[Entries taken from a collection]
------------------------------------------------------------------------

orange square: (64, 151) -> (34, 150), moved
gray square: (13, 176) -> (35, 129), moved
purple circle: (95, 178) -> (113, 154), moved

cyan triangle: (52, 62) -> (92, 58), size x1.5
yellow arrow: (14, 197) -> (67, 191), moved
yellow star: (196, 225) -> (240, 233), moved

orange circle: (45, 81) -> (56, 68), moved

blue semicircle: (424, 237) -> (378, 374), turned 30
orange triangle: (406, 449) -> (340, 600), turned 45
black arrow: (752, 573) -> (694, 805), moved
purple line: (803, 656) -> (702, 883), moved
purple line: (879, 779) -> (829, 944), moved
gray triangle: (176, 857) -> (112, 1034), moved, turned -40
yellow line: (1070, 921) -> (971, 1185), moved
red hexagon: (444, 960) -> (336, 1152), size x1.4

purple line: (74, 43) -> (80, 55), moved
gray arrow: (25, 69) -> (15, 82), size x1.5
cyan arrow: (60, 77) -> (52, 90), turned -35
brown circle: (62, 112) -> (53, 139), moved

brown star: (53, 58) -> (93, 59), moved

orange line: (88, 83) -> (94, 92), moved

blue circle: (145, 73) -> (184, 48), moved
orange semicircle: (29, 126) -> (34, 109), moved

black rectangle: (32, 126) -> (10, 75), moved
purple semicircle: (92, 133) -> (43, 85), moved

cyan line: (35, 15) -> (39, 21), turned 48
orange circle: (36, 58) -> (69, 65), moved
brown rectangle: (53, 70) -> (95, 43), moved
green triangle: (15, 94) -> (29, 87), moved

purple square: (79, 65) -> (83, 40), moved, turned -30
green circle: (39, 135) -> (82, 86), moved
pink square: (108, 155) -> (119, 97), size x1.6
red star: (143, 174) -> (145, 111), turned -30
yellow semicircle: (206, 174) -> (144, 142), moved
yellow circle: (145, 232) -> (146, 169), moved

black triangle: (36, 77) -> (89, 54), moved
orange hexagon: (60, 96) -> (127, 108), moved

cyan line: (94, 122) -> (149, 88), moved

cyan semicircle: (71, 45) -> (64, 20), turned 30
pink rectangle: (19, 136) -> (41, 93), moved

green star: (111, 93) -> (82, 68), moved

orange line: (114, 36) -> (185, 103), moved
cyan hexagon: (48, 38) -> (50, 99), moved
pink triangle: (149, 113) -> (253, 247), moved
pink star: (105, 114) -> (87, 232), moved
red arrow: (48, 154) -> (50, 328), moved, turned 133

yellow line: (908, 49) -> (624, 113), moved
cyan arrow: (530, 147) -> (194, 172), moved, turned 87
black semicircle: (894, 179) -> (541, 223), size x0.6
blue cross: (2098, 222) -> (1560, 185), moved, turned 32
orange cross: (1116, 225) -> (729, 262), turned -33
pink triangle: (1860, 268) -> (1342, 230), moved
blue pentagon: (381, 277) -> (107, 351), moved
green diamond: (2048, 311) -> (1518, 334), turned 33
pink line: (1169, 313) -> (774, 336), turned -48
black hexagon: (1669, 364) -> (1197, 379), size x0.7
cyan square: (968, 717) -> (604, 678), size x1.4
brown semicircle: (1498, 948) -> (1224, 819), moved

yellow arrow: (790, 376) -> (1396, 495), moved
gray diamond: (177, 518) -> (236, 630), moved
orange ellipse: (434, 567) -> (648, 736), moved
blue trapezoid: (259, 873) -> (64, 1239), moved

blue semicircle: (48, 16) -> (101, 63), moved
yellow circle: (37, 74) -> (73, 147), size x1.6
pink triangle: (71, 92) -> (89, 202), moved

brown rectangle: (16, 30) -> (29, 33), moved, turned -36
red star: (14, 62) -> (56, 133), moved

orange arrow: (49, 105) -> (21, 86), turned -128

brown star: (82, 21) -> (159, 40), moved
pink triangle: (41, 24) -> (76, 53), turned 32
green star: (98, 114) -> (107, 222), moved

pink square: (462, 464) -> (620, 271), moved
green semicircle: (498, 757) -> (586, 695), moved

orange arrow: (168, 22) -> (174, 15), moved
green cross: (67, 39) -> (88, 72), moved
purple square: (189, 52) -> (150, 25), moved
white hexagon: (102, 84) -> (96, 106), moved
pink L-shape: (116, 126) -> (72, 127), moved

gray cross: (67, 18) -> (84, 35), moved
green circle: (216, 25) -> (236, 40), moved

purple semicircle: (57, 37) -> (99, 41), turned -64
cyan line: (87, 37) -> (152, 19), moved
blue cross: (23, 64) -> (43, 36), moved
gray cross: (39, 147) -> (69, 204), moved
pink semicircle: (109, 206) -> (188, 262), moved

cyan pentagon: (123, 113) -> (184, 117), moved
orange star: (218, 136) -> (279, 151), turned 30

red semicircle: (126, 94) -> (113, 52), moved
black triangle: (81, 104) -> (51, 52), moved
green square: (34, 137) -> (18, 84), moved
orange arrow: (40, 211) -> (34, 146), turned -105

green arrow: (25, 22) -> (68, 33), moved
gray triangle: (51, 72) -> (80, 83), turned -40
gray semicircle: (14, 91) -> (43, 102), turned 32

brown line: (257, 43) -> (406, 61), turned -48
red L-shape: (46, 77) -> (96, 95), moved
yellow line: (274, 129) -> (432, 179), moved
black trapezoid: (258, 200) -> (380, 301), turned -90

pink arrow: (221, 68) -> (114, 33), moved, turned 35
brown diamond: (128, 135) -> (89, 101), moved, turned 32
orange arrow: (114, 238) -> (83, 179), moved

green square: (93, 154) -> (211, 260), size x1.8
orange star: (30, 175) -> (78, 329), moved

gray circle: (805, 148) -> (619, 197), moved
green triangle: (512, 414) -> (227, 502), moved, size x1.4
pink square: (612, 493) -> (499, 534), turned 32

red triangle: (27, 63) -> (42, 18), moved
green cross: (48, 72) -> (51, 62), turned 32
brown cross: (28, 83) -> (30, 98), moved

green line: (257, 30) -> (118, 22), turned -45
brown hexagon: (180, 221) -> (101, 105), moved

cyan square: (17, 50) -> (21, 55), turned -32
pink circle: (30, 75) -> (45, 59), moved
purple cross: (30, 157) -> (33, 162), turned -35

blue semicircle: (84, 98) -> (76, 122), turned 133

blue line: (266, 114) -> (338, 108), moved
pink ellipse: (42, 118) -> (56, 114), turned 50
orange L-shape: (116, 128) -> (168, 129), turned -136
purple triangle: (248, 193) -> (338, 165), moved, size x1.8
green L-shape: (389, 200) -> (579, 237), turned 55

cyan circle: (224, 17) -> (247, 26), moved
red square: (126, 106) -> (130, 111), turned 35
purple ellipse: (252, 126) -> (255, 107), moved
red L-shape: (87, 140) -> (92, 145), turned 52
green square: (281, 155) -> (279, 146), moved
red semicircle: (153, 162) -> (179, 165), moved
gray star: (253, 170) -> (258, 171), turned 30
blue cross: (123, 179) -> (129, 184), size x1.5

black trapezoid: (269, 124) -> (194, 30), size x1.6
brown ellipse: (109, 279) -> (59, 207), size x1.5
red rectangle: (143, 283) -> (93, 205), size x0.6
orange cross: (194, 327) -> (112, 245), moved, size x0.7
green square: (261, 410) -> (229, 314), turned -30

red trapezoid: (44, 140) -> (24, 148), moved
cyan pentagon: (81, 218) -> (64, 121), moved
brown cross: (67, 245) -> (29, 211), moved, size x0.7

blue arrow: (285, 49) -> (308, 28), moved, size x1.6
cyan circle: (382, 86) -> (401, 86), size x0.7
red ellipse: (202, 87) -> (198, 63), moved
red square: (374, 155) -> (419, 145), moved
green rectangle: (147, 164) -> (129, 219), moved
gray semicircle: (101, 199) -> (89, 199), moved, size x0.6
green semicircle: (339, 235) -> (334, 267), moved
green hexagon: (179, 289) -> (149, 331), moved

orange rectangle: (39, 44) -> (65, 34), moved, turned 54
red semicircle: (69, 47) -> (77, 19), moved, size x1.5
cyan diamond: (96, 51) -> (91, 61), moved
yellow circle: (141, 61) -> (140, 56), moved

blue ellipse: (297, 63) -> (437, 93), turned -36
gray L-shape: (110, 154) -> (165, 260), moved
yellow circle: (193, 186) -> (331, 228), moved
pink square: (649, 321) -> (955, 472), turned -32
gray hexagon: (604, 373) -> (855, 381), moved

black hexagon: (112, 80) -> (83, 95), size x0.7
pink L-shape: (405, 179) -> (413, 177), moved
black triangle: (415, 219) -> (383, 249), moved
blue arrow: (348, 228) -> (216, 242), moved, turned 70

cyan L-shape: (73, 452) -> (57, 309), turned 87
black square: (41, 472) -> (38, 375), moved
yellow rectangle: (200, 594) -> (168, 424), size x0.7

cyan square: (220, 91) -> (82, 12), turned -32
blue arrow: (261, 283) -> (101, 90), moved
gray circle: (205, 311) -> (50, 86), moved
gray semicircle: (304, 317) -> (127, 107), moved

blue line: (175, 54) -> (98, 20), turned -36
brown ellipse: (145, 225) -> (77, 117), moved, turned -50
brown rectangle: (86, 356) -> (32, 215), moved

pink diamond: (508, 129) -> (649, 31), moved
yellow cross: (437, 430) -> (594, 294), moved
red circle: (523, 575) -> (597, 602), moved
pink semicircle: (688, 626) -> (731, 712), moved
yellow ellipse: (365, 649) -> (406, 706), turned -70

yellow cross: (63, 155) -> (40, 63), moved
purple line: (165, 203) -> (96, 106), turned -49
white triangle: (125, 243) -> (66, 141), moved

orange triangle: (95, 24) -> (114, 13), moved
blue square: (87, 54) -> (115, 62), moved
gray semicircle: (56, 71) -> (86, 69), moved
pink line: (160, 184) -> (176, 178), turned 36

------------------------------------------------------------------------

Work to be completed:
In the records, which lines use the word "shape"? Report them.

Final answer:
pink L-shape: (116, 126) -> (72, 127), moved
red L-shape: (46, 77) -> (96, 95), moved
orange L-shape: (116, 128) -> (168, 129), turned -136
green L-shape: (389, 200) -> (579, 237), turned 55
red L-shape: (87, 140) -> (92, 145), turned 52
gray L-shape: (110, 154) -> (165, 260), moved
pink L-shape: (405, 179) -> (413, 177), moved
cyan L-shape: (73, 452) -> (57, 309), turned 87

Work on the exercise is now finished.